● What you need to do: Below, some lines carry pictures; leave those pictures out and retype exactly the lines from the one with "building: [48,334,164,416] -> none" through the one with "building: [420,373,480,436] -> none".

● Supplied data:
********************

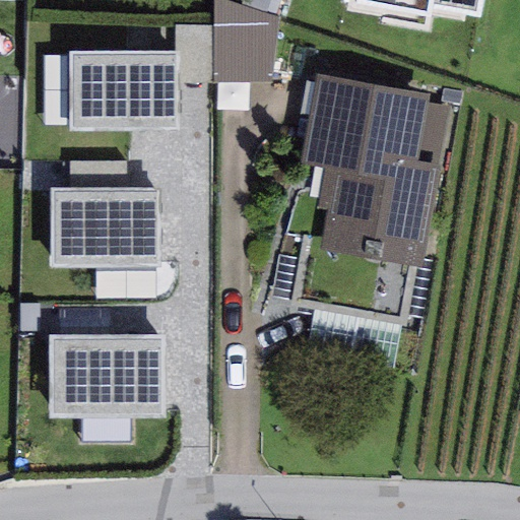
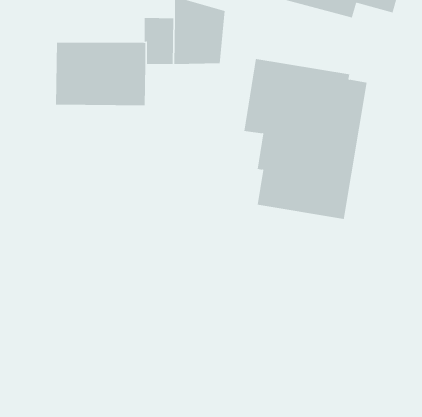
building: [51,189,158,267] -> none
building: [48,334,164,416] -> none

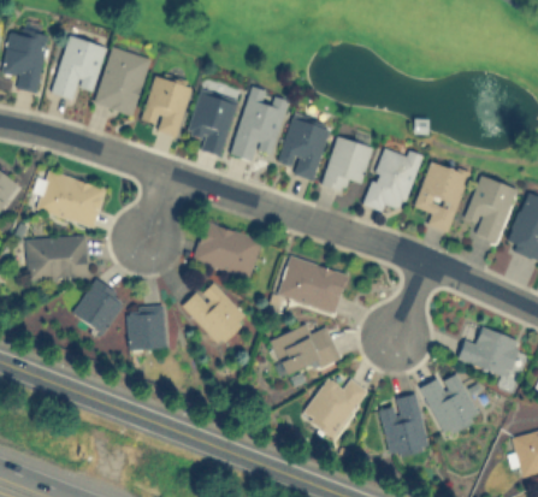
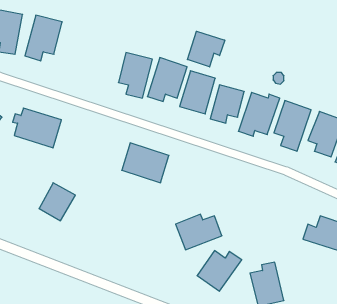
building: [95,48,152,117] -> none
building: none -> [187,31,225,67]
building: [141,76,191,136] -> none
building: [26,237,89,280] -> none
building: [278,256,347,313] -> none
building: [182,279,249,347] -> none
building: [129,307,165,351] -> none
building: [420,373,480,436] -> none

********************

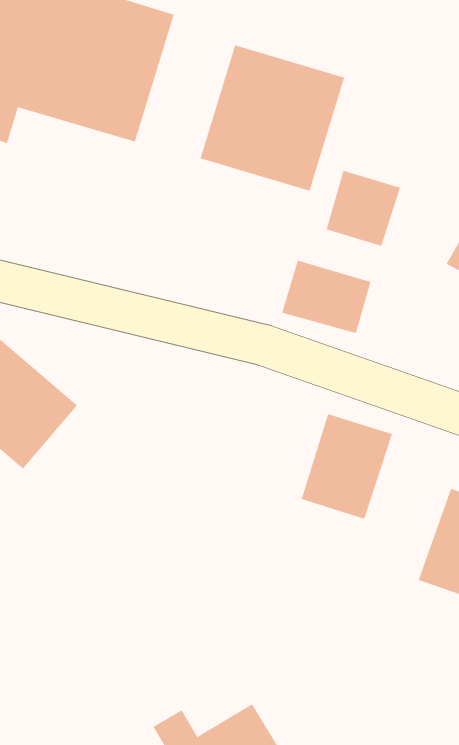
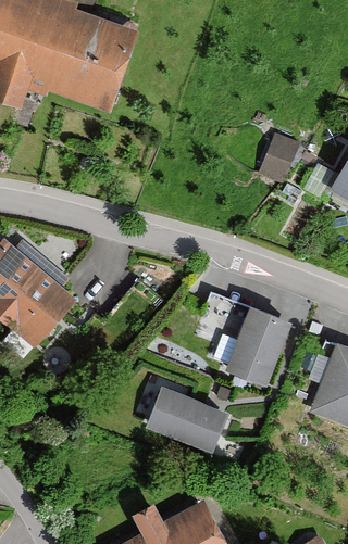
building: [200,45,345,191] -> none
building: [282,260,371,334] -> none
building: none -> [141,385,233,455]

********************

● Solution to this problem:
building: [48,334,164,416] -> none

building: [95,48,152,117] -> none
building: none -> [187,31,225,67]
building: [141,76,191,136] -> none
building: [26,237,89,280] -> none
building: [278,256,347,313] -> none
building: [182,279,249,347] -> none
building: [129,307,165,351] -> none
building: [420,373,480,436] -> none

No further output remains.